Segment Start: SUPPLIED DATA

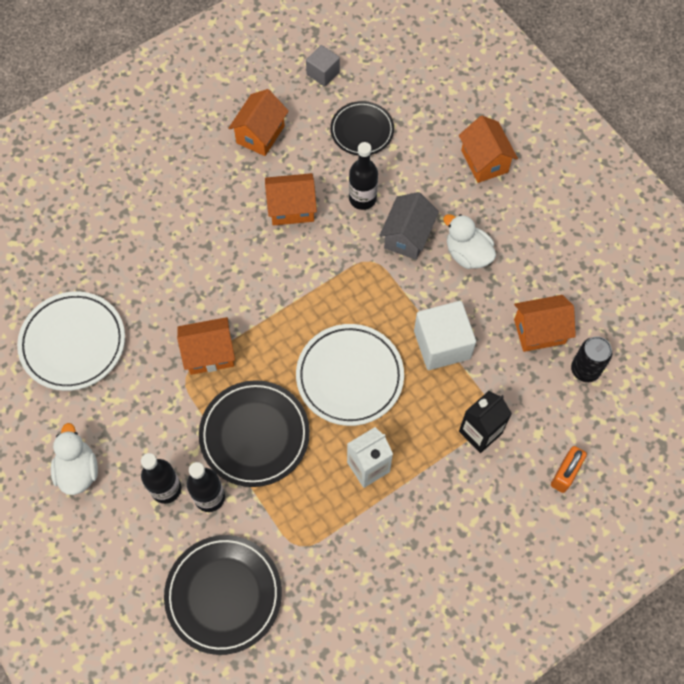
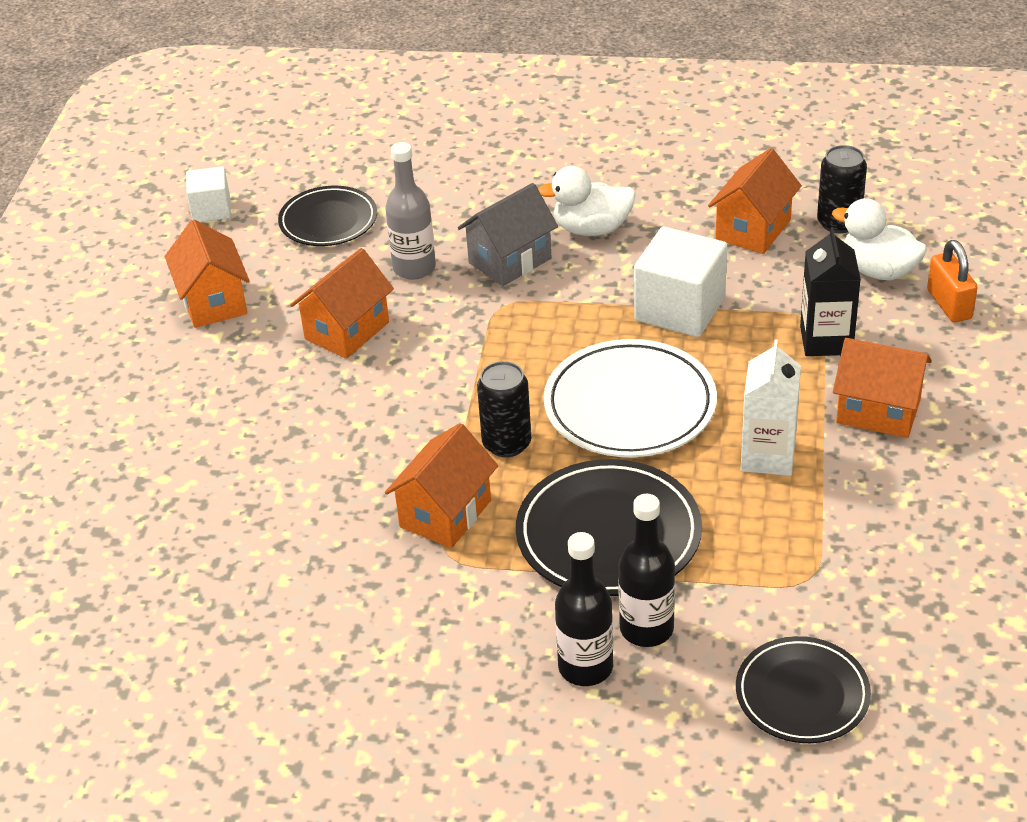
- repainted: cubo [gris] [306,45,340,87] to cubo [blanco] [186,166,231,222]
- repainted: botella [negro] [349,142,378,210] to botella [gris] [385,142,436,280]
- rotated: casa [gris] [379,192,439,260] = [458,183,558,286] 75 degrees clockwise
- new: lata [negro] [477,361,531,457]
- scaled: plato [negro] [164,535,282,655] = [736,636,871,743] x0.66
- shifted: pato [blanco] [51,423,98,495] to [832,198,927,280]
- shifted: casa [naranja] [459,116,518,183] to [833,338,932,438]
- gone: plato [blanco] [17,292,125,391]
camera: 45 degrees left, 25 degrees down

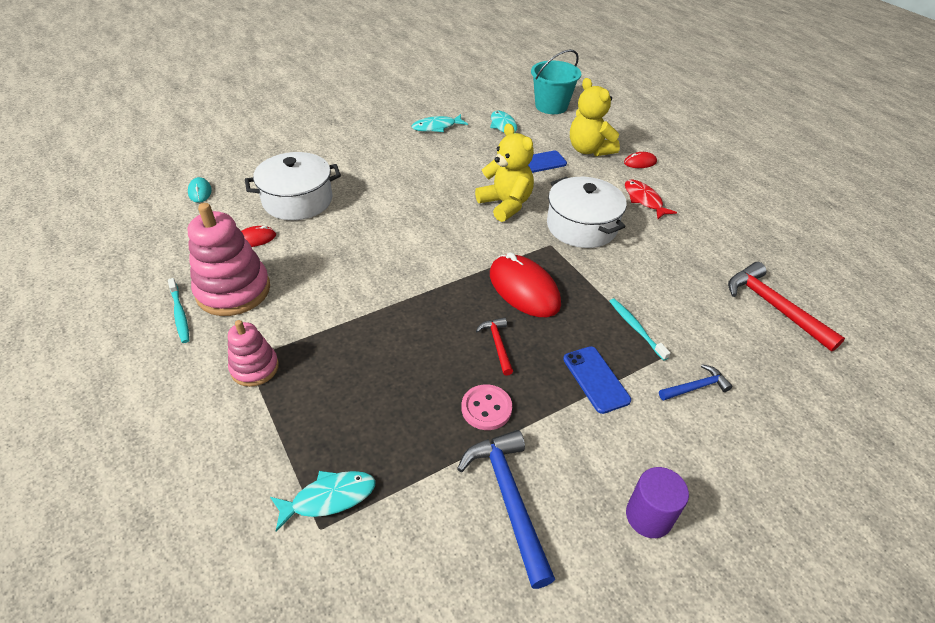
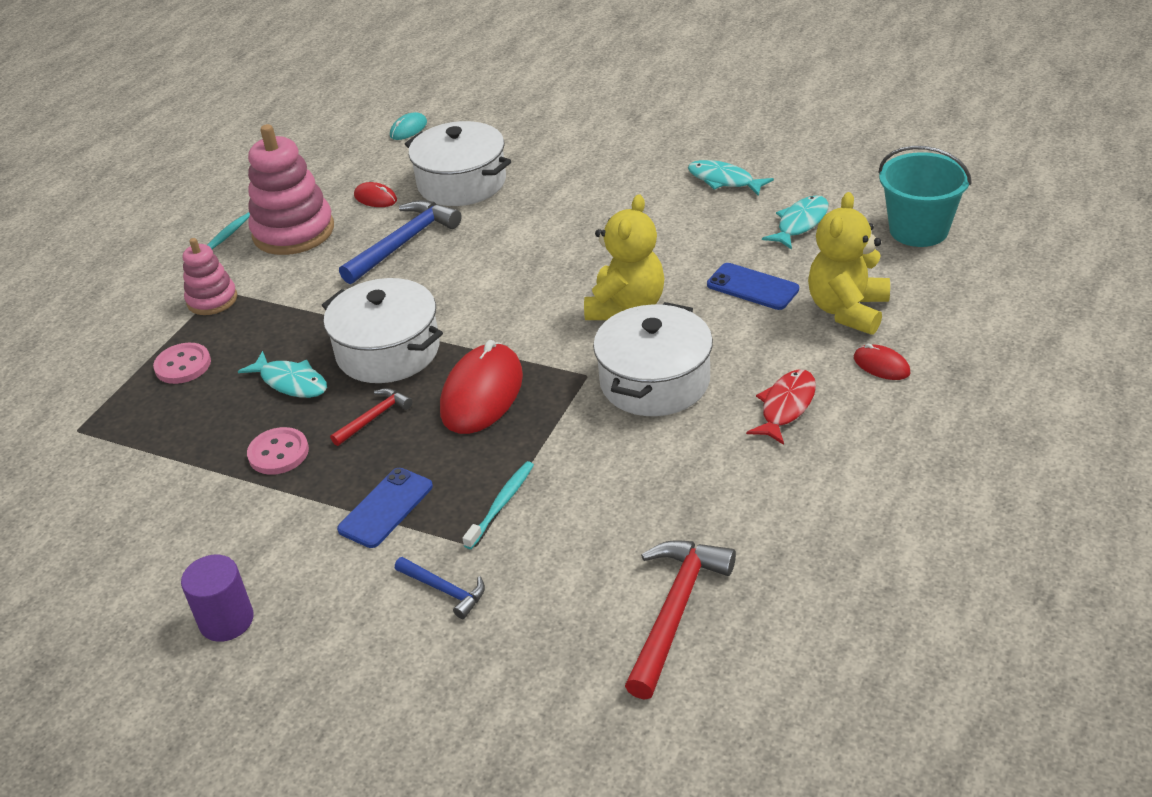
- new: botón [rosa] [153,343,211,384]
- shifted: pez [turquesa] [270,471,376,532] to [238,351,327,398]
- new: olla [blanco] [322,278,443,383]
- shifted: martillo [azul] [457,430,555,589] to [339,200,461,284]
camera: 60 degrees right, 5 degrees down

Segment End: SUPPLIED DATA

### [YOUR GOAL]
Repeat the material above word for word, please, apart from its images.

### [FINISHED TASK]
- repainted: cubo [gris] [306,45,340,87] to cubo [blanco] [186,166,231,222]
- repainted: botella [negro] [349,142,378,210] to botella [gris] [385,142,436,280]
- rotated: casa [gris] [379,192,439,260] = [458,183,558,286] 75 degrees clockwise
- new: lata [negro] [477,361,531,457]
- scaled: plato [negro] [164,535,282,655] = [736,636,871,743] x0.66
- shifted: pato [blanco] [51,423,98,495] to [832,198,927,280]
- shifted: casa [naranja] [459,116,518,183] to [833,338,932,438]
- gone: plato [blanco] [17,292,125,391]
camera: 45 degrees left, 25 degrees down

- new: botón [rosa] [153,343,211,384]
- shifted: pez [turquesa] [270,471,376,532] to [238,351,327,398]
- new: olla [blanco] [322,278,443,383]
- shifted: martillo [azul] [457,430,555,589] to [339,200,461,284]
camera: 60 degrees right, 5 degrees down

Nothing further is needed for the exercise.